## Object matching data
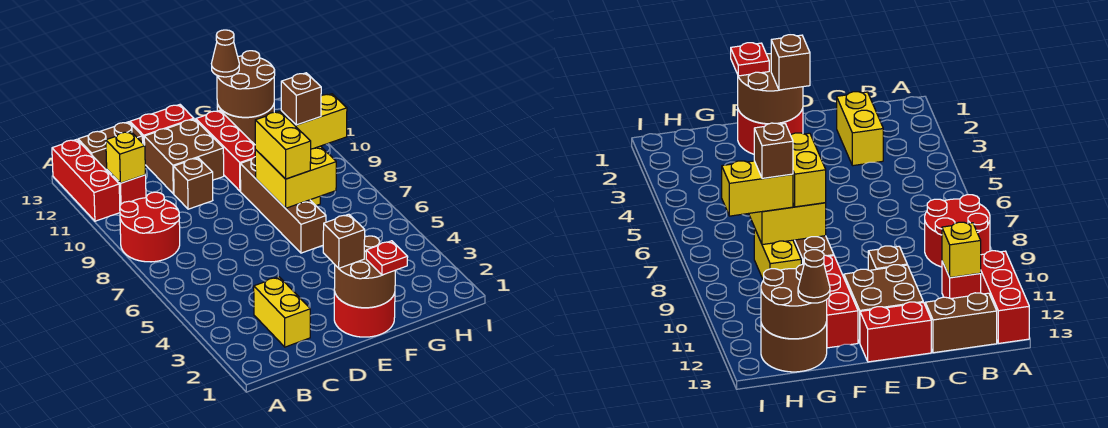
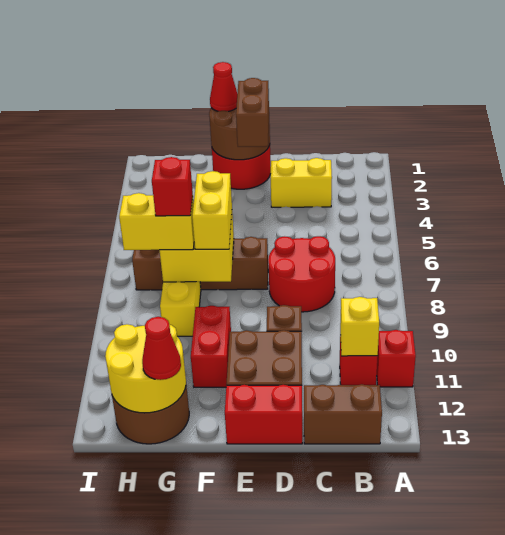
red 2x2 round brick [120,192,180,262] -> red 2x2 round brick moved to [268,236,335,312]
red 1x3 brick [52,139,120,221] -> red 1x1 brick [377,330,416,387]
yellow 1x2 brick [254,277,310,347] -> yellow 1x2 brick turned to [271,158,332,207]
brown 1x1 brick [323,214,365,268] -> brown 1x2 brick [236,78,269,147]
red 1x1 plate [366,241,408,275] -> red 1x1 cone [210,62,237,112]
brown 1x4 brick [240,157,326,253] -> brown 1x4 brick turned to [132,237,268,290]
red 1x3 brick [196,110,255,191] -> red 1x2 brick [191,306,231,387]
brown 1x1 brick [281,73,321,125] -> red 1x1 brick [152,157,193,216]
brown 2x2 round brick [217,51,275,117] -> yellow 2x2 round brick [105,324,186,413]
brown 1x1 cone [212,30,239,77] -> red 1x1 cone [142,317,181,380]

## TASK OBJECTIVE
Find every line in the records that contains the word "brown"; copy those lines.

## TASK SOLUTION
brown 1x1 brick [323,214,365,268] -> brown 1x2 brick [236,78,269,147]
brown 1x4 brick [240,157,326,253] -> brown 1x4 brick turned to [132,237,268,290]
brown 1x1 brick [281,73,321,125] -> red 1x1 brick [152,157,193,216]
brown 2x2 round brick [217,51,275,117] -> yellow 2x2 round brick [105,324,186,413]
brown 1x1 cone [212,30,239,77] -> red 1x1 cone [142,317,181,380]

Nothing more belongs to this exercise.